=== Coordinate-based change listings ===
::::::::::

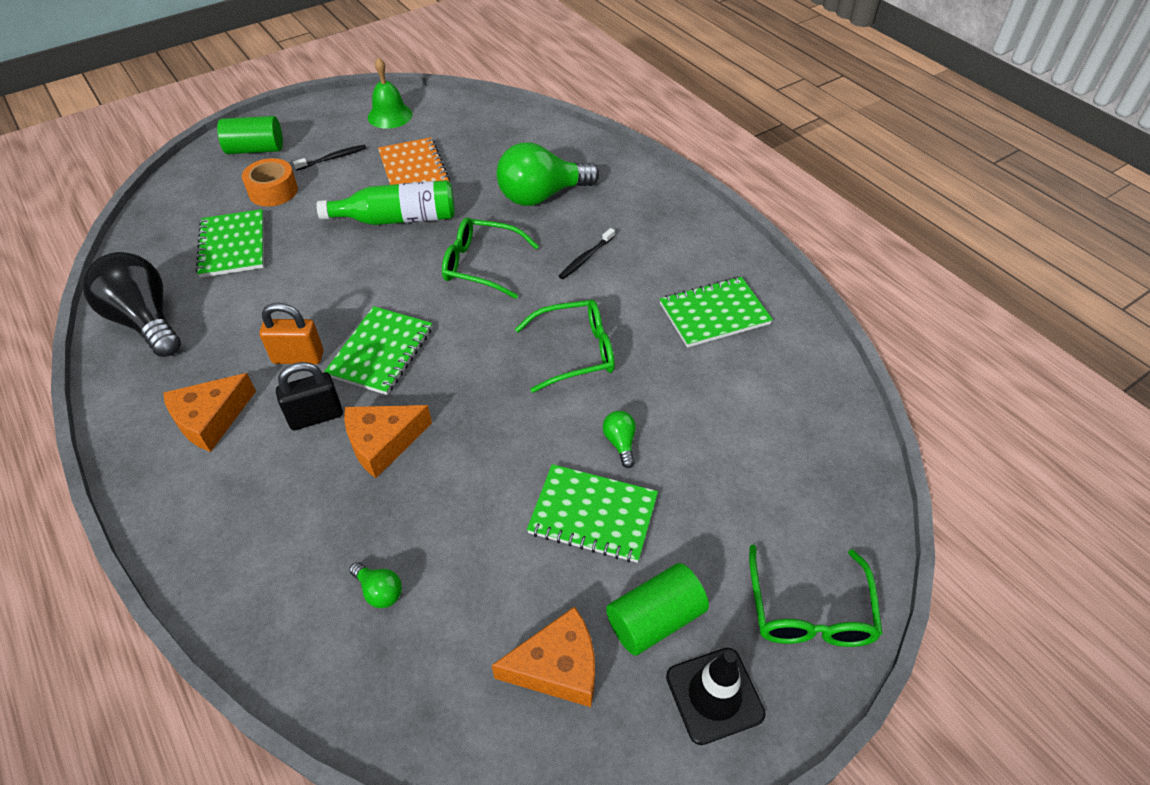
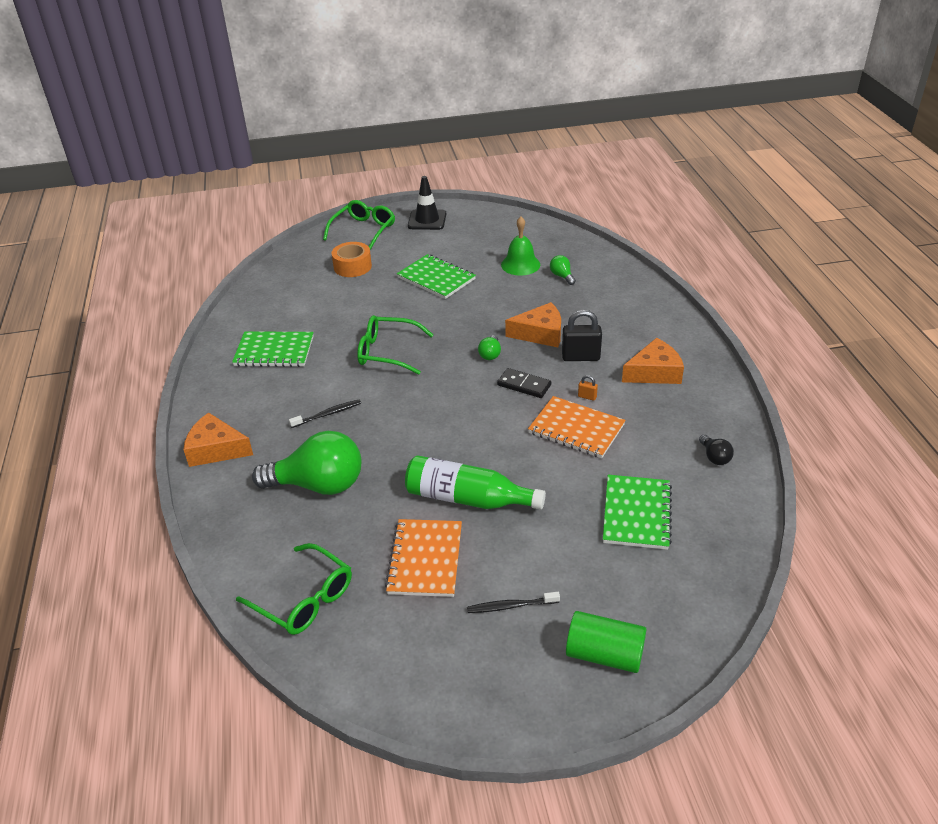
camera: 155 degrees left, 10 degrees down
black light bulb [83,252,181,357] -> black light bulb [699,434,734,465], size x0.42
orange tape [242,158,298,207] -> orange tape moved to [331,242,372,277]
orange padlock [259,303,323,364] -> orange padlock [578,375,598,401], size x0.46
green notebook [324,306,432,395] -> black domino [497,368,551,398]
green bell [368,57,413,129] -> green bell moved to [501,217,540,276]
green glasses [442,218,539,299] -> green glasses moved to [236,543,352,635]
orange cheese [492,606,595,707] -> orange cheese moved to [184,412,253,467]
green light bulb [603,411,636,468] -> green light bulb moved to [478,335,501,360]
green cylinder [606,563,709,656] -> none
none -> orange notebook [528,396,626,458]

::::::::::

=== Exercise details ===
Repeat exactly the lines above, starting with the line that contains "orange cheese [492,606,595,707]" and ending with the last line, both included, and nothing else.

=== Task result ===
orange cheese [492,606,595,707] -> orange cheese moved to [184,412,253,467]
green light bulb [603,411,636,468] -> green light bulb moved to [478,335,501,360]
green cylinder [606,563,709,656] -> none
none -> orange notebook [528,396,626,458]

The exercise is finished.